> _YOUR ASSIGNMENT_
Within the material below, transcribe exactly the lines from the one holding "The royal purple bowl" through the one holding "new: purple book", keeping both ends and skipping the rest.

--------------------------------

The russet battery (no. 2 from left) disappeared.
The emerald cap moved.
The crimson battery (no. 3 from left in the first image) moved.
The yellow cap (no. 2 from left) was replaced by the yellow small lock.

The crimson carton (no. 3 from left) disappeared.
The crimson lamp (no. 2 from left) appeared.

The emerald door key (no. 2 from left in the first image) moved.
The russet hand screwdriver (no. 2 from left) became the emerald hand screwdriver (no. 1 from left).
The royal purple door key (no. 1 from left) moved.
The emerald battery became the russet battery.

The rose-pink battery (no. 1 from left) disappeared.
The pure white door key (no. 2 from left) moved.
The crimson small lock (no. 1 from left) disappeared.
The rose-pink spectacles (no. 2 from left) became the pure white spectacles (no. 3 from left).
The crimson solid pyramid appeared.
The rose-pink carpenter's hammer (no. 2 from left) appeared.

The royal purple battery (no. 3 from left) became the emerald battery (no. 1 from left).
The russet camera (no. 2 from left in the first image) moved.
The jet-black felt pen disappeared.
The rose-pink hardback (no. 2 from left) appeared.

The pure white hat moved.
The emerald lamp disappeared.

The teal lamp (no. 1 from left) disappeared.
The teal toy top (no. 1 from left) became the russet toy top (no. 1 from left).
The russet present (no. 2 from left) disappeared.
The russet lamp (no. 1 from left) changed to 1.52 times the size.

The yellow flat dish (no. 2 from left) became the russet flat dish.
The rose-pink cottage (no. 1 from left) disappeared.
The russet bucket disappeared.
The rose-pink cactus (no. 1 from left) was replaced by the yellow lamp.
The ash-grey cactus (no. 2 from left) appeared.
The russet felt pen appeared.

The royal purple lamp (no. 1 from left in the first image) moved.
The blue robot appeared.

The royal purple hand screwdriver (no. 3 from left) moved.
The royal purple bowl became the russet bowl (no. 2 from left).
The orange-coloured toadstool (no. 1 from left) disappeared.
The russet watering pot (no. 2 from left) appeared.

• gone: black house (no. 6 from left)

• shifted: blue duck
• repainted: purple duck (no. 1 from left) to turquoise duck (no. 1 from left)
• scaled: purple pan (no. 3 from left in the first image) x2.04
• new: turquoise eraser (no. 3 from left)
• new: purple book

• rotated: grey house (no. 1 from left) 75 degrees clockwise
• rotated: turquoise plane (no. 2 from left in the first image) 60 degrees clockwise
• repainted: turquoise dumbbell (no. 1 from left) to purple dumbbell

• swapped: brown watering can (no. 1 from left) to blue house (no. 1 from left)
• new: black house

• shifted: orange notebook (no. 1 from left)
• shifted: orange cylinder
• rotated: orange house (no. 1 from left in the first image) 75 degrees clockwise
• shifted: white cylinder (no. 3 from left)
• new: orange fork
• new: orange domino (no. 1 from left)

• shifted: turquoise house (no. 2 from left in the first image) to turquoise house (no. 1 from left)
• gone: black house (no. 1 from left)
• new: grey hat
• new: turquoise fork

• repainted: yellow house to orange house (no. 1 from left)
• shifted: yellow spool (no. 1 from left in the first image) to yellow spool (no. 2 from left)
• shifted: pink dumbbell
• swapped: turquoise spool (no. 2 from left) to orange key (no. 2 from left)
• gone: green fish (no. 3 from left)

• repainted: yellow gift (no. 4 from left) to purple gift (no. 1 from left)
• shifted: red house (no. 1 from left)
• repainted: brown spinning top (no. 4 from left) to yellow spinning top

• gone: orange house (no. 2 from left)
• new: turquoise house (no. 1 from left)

--------------------------------

> _ANSWER TO THIS TASK_
The royal purple bowl became the russet bowl (no. 2 from left).
The orange-coloured toadstool (no. 1 from left) disappeared.
The russet watering pot (no. 2 from left) appeared.

• gone: black house (no. 6 from left)

• shifted: blue duck
• repainted: purple duck (no. 1 from left) to turquoise duck (no. 1 from left)
• scaled: purple pan (no. 3 from left in the first image) x2.04
• new: turquoise eraser (no. 3 from left)
• new: purple book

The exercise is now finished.